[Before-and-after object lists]
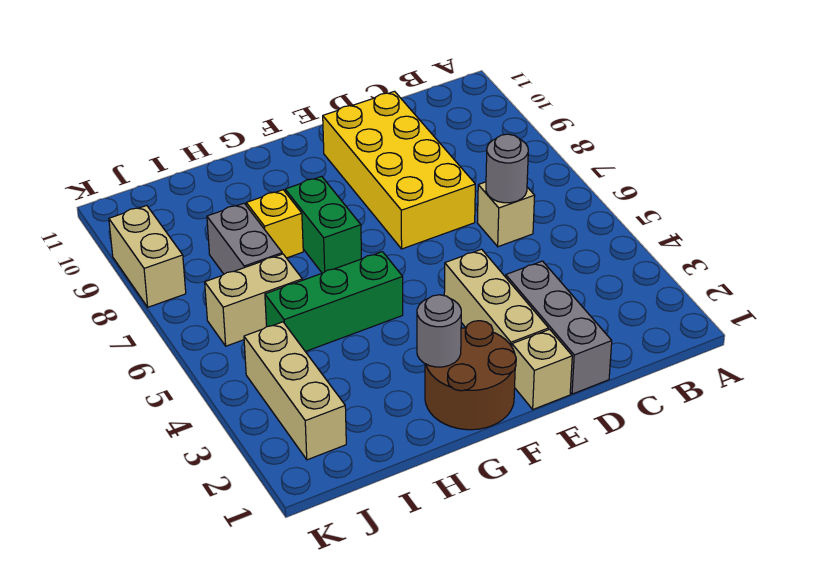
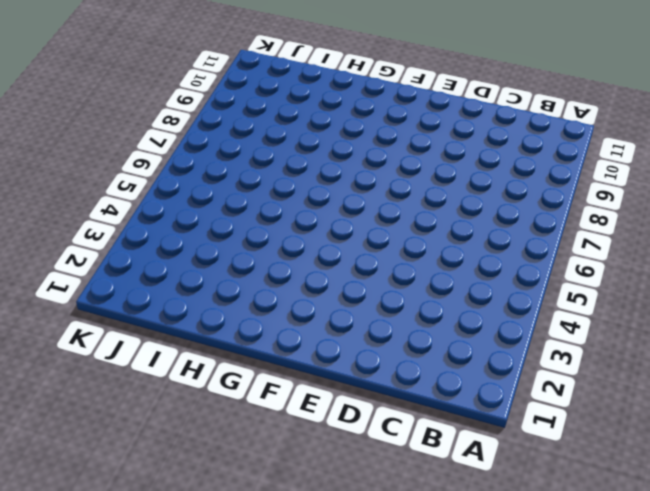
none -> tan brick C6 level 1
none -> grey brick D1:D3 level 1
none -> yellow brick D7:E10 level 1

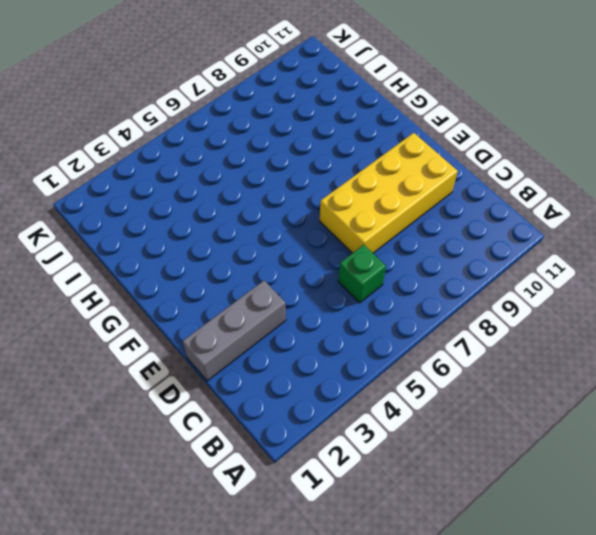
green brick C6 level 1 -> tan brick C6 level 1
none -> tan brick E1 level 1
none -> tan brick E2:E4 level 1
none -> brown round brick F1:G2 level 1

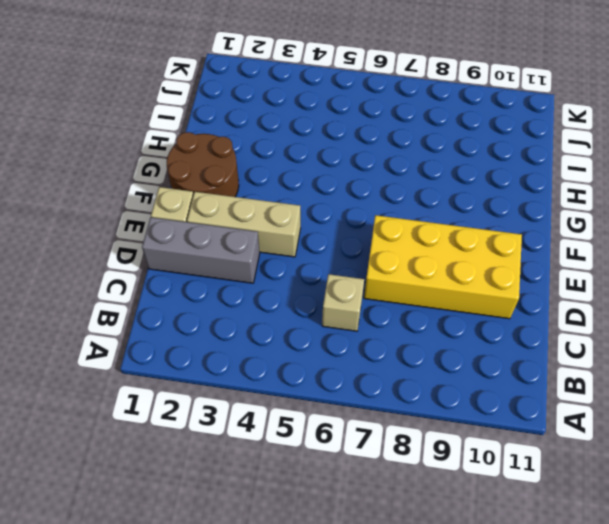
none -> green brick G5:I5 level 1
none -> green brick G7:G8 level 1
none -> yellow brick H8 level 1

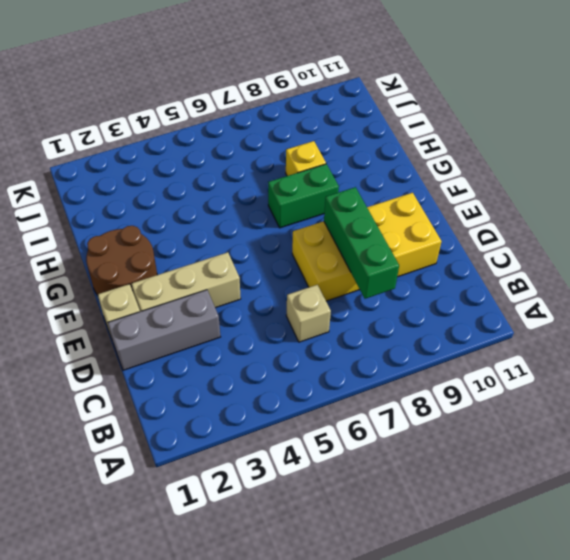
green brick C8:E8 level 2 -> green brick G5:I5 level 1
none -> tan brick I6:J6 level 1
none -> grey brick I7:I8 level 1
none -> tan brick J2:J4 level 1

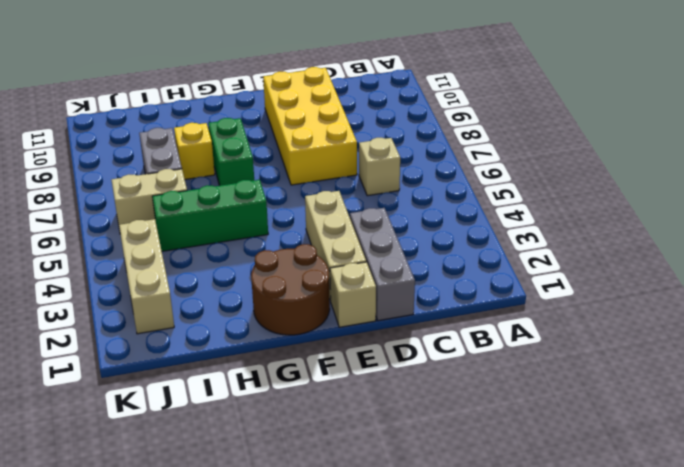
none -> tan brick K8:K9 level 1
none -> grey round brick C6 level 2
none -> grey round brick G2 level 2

==

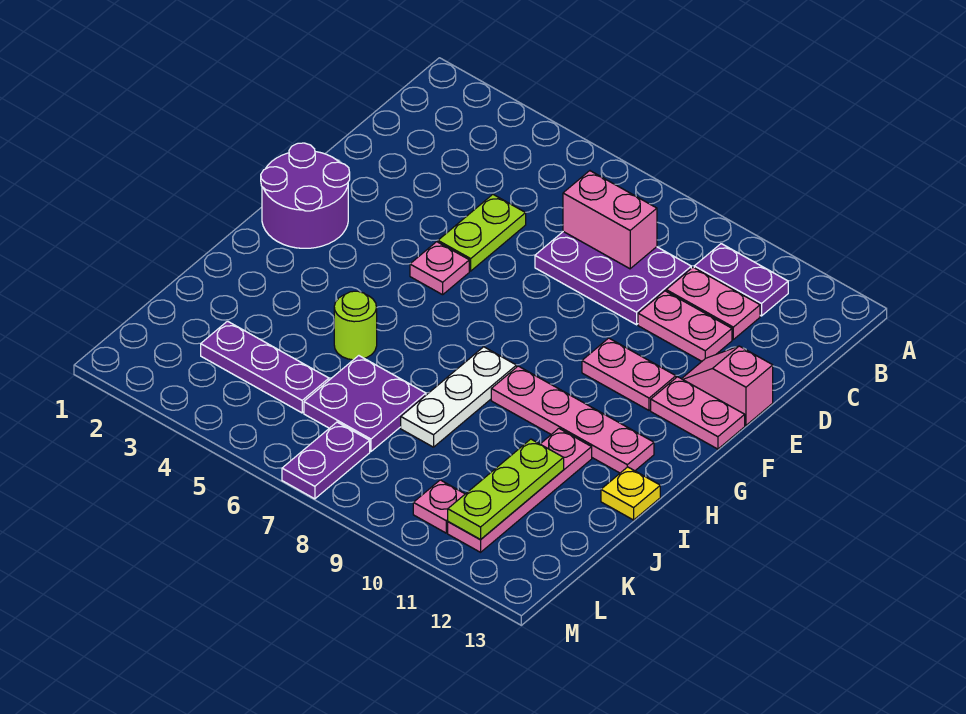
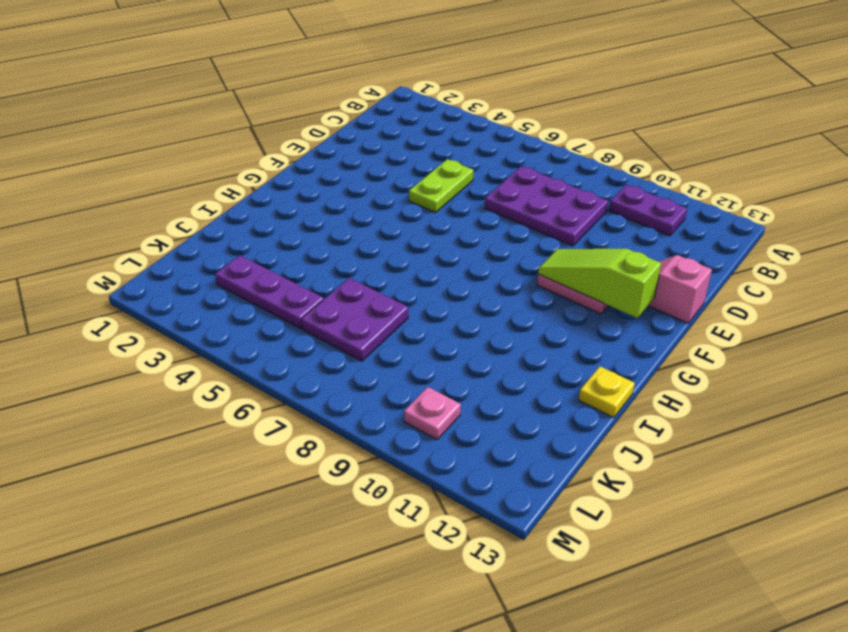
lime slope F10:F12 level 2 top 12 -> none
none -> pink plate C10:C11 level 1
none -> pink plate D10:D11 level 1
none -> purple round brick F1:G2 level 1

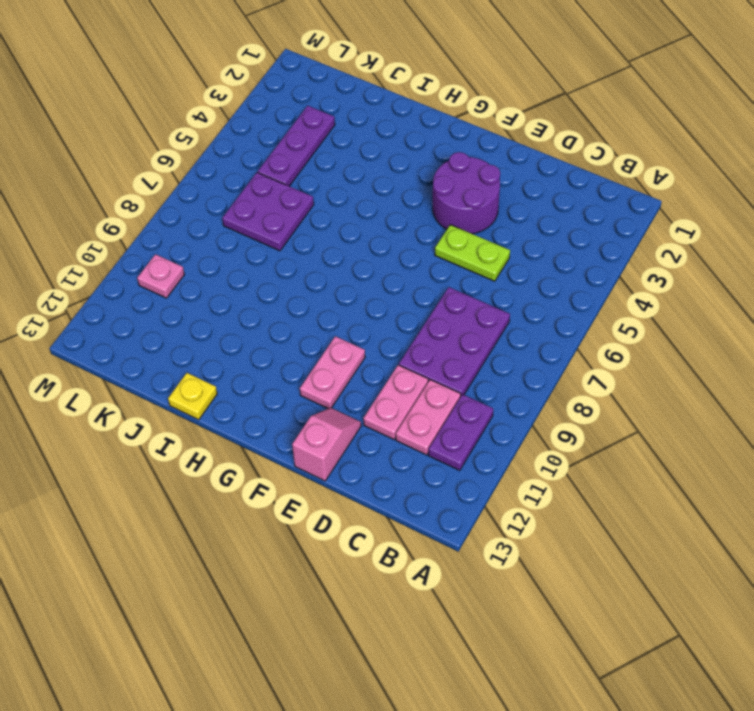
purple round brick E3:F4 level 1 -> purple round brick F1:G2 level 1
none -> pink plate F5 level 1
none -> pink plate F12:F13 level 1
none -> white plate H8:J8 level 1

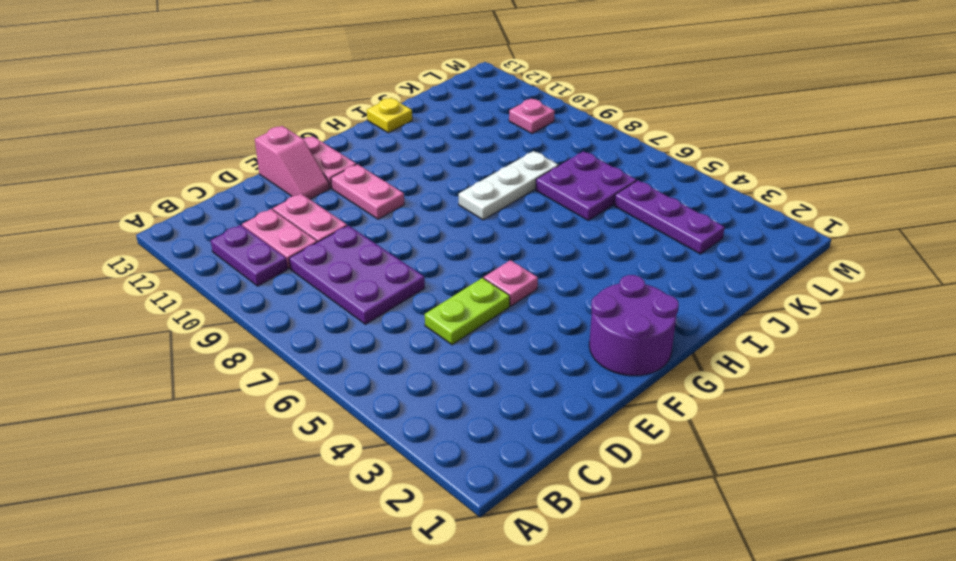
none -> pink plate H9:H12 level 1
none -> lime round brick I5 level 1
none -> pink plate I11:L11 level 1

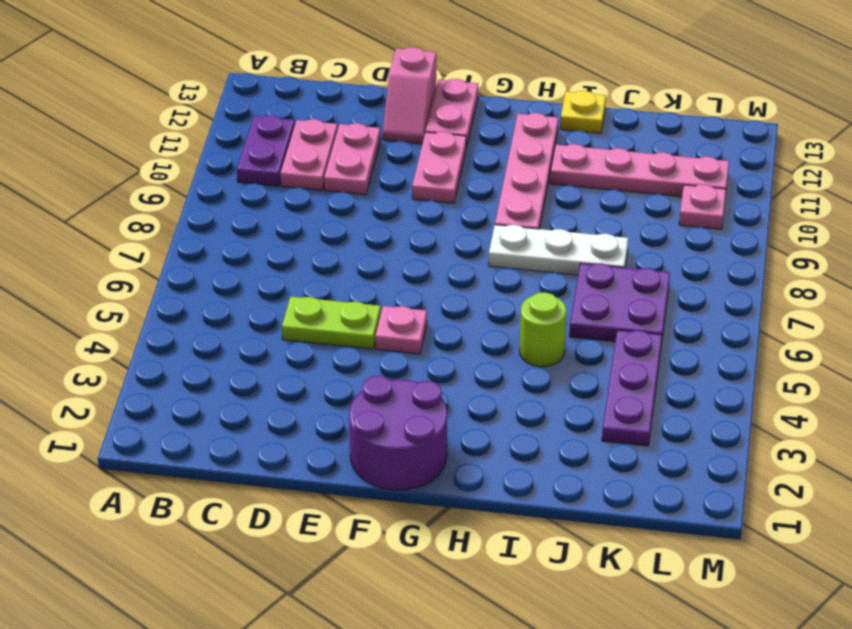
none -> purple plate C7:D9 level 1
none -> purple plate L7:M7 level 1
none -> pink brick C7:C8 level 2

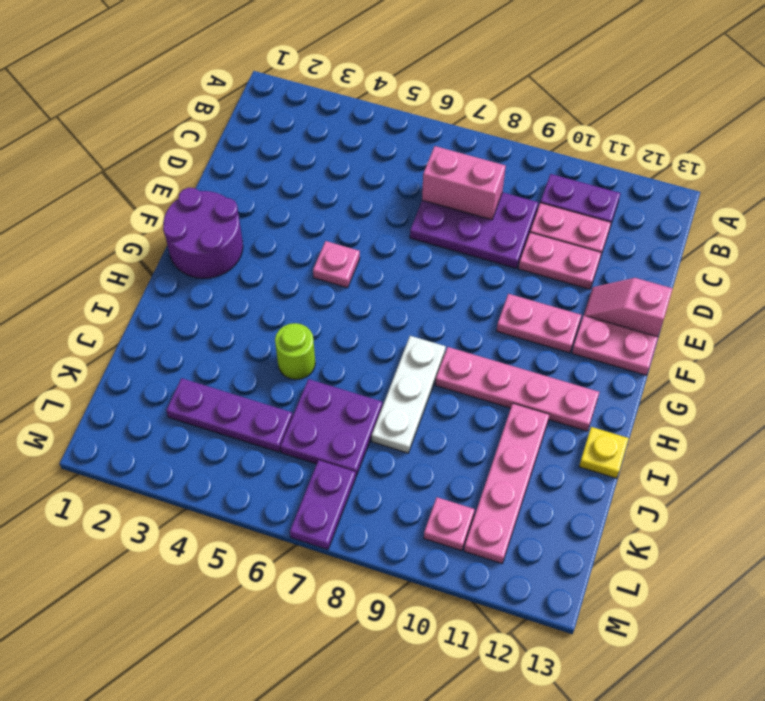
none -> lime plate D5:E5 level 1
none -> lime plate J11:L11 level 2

• TASK DETAILS: Leave the pictures out, and transcribe exactly the lines above starting at the one that contains "none -> tan brick E1 level 1" and ending at the one that contains "none -> grey round brick G2 level 2".

• RESPONSE TO THE EXERCISE:
none -> tan brick E1 level 1
none -> tan brick E2:E4 level 1
none -> brown round brick F1:G2 level 1

none -> green brick G5:I5 level 1
none -> green brick G7:G8 level 1
none -> yellow brick H8 level 1

green brick C8:E8 level 2 -> green brick G5:I5 level 1
none -> tan brick I6:J6 level 1
none -> grey brick I7:I8 level 1
none -> tan brick J2:J4 level 1

none -> tan brick K8:K9 level 1
none -> grey round brick C6 level 2
none -> grey round brick G2 level 2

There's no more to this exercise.